▶ [TASK INSTRUCTIONS]: All entries need to be written out again exactly, without their pictures.

▶ [RECORD SET]:
_____

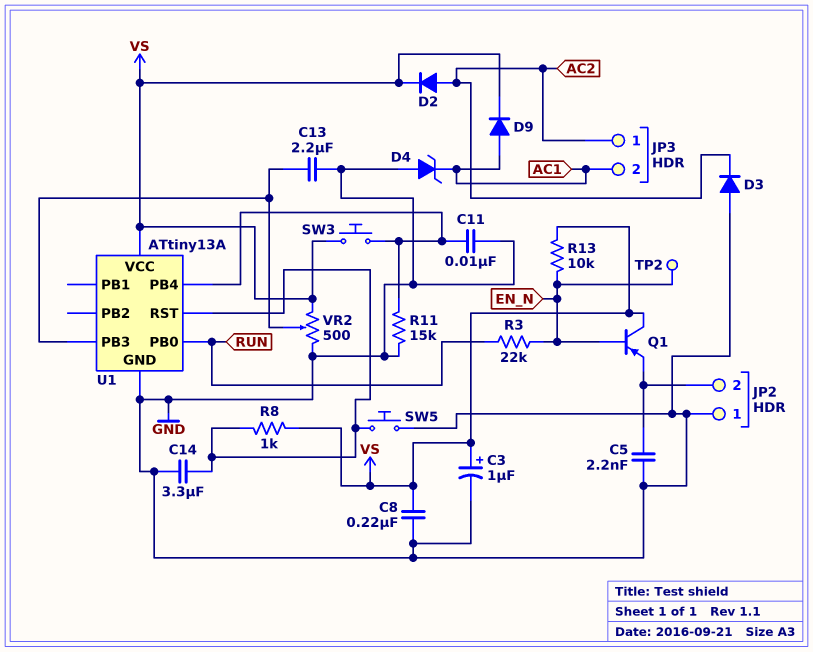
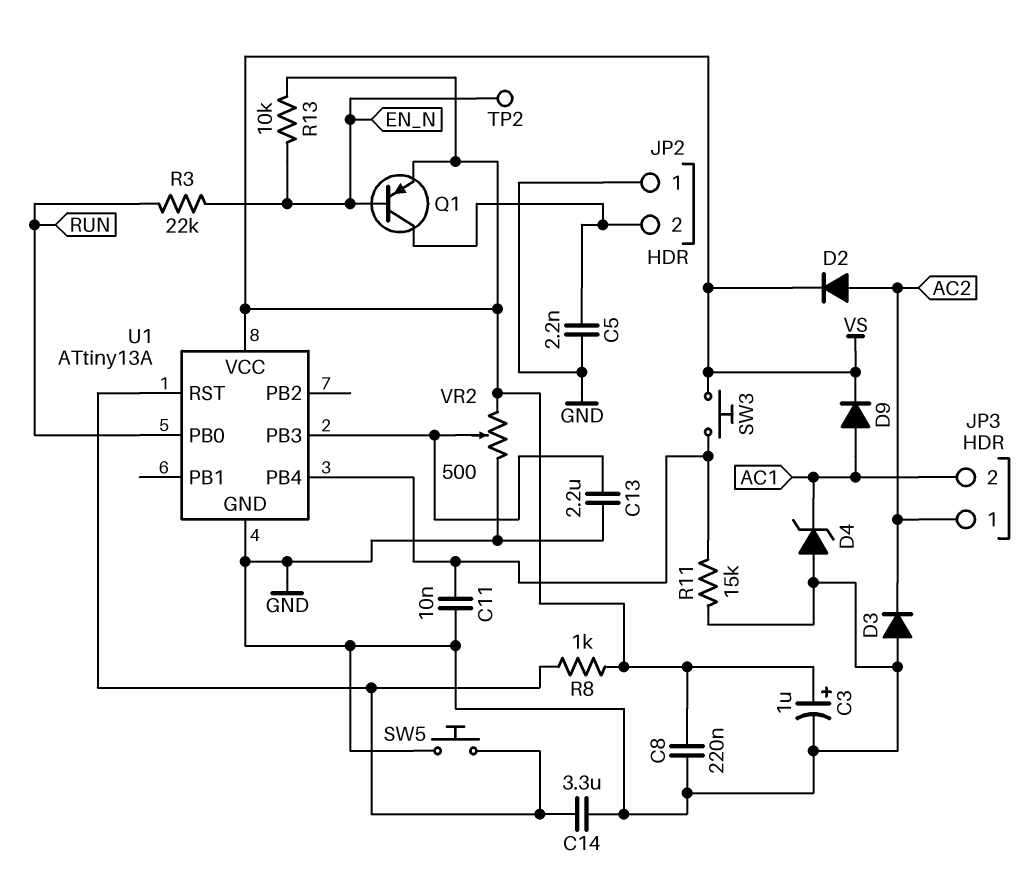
Q1: PNP (B EN_N, C VS, E JP2/2) -> PNP (B EN_N, C JP2/2, E VS)

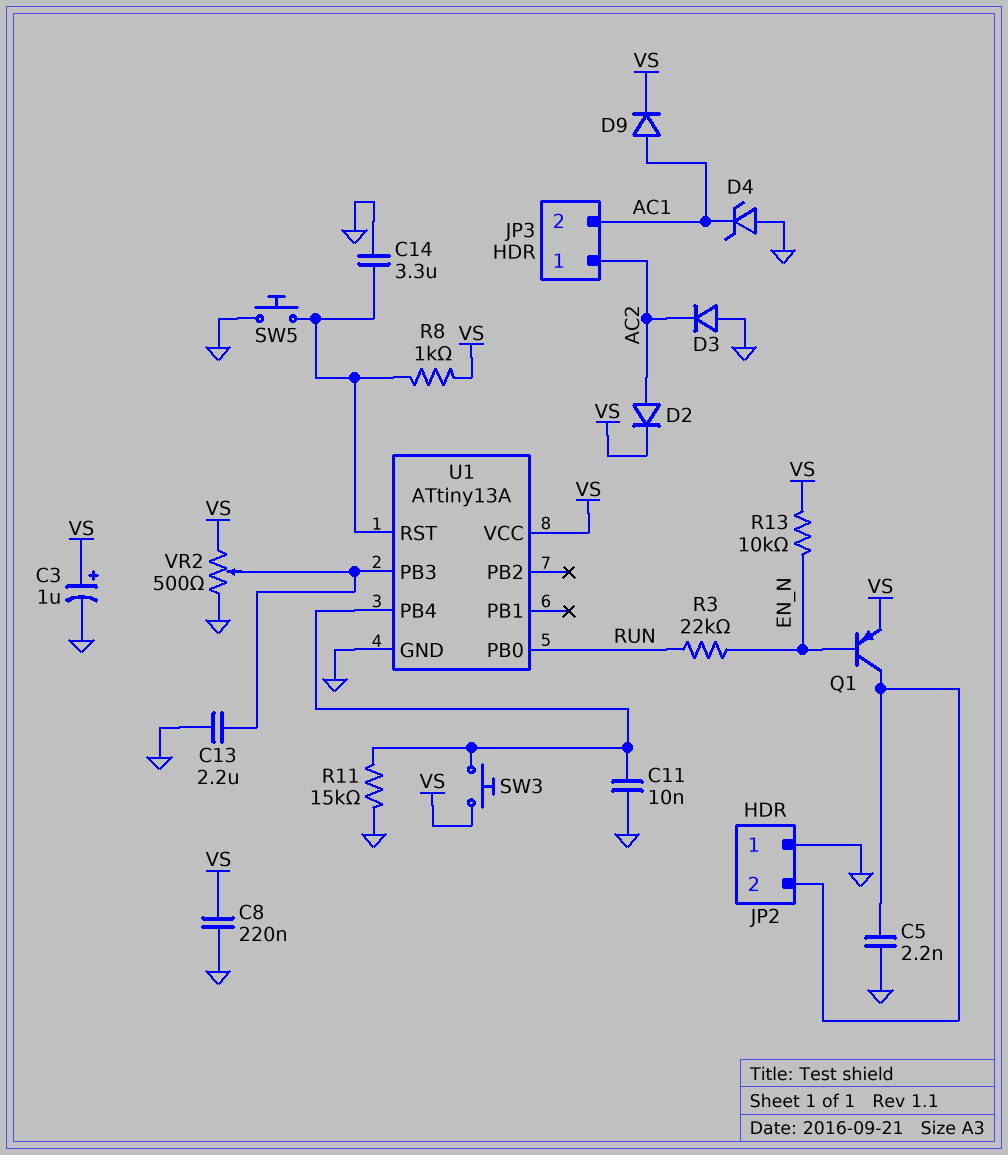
TP2: test point (EN_N) -> none

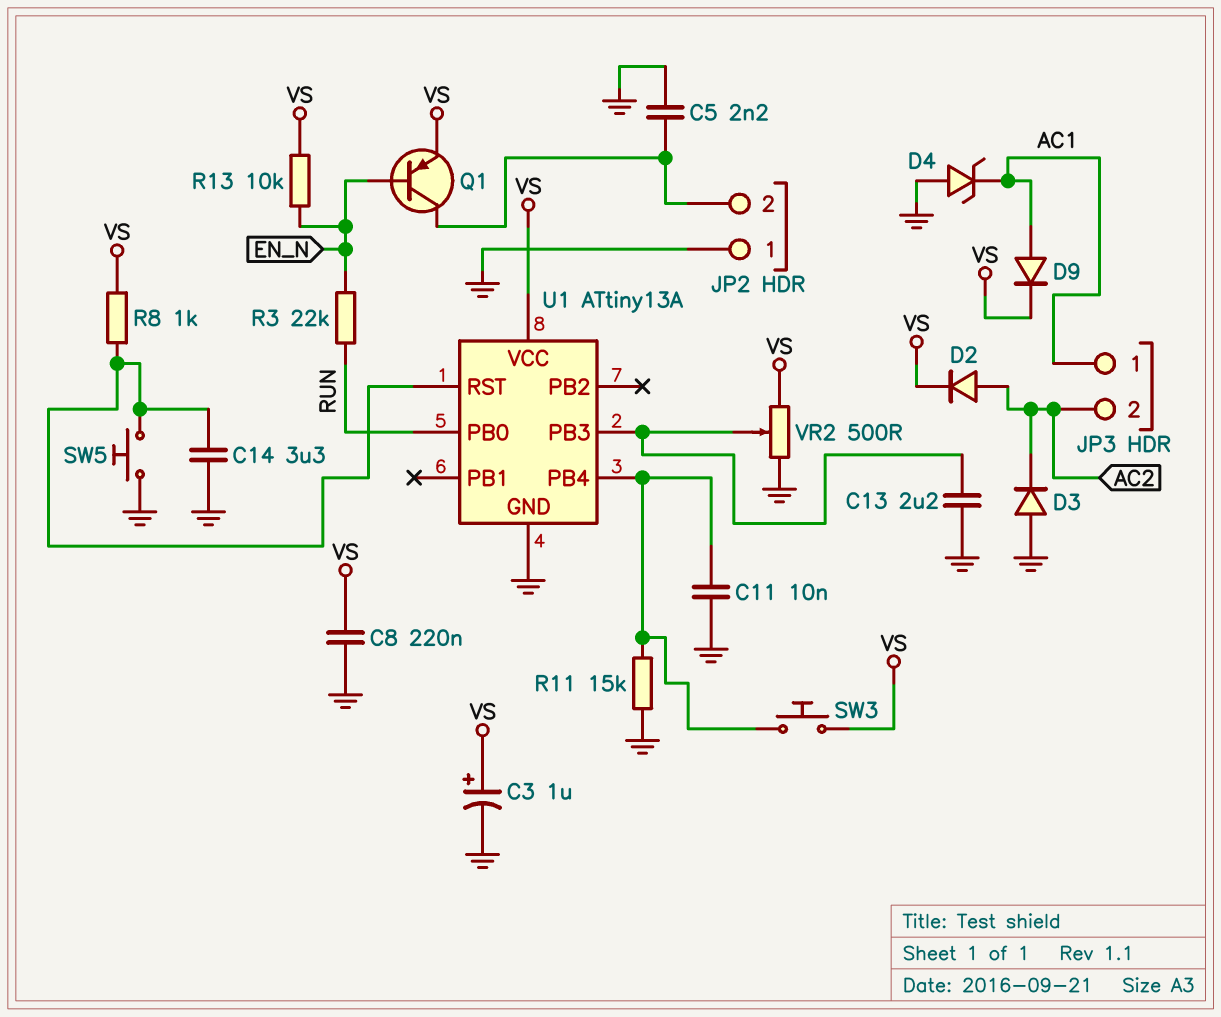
JP3 pin 1: AC2 -> AC1
JP3 pin 2: AC1 -> AC2

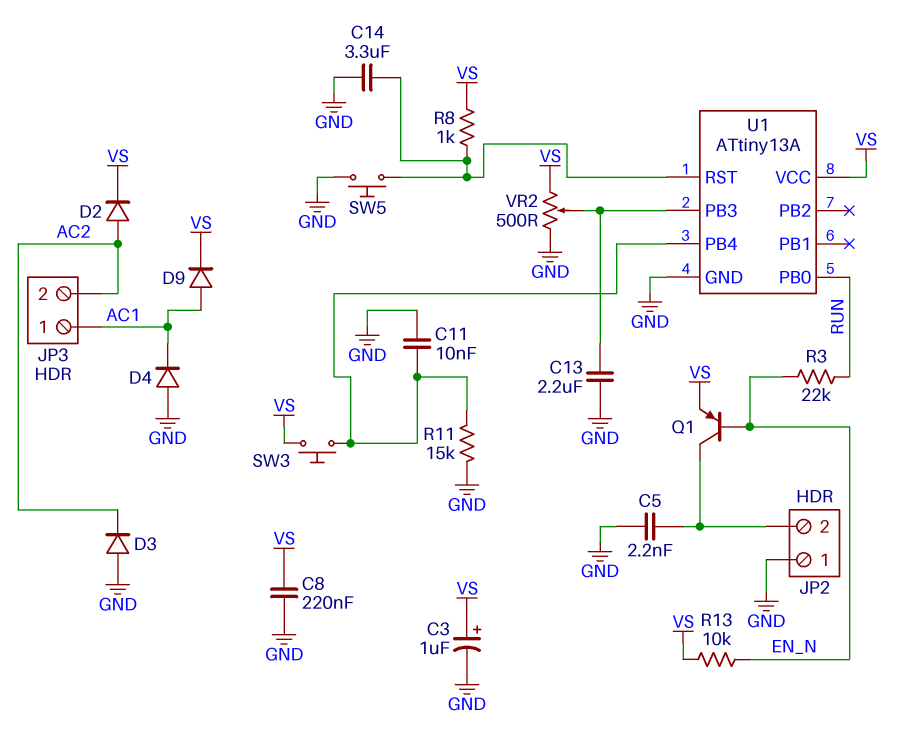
D4: zener (A GND, K AC1) -> diode (A GND, K AC1)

_____

▶ [ANSWER TO THIS TASK]:
Q1: PNP (B EN_N, C VS, E JP2/2) -> PNP (B EN_N, C JP2/2, E VS)

TP2: test point (EN_N) -> none

JP3 pin 1: AC2 -> AC1
JP3 pin 2: AC1 -> AC2

D4: zener (A GND, K AC1) -> diode (A GND, K AC1)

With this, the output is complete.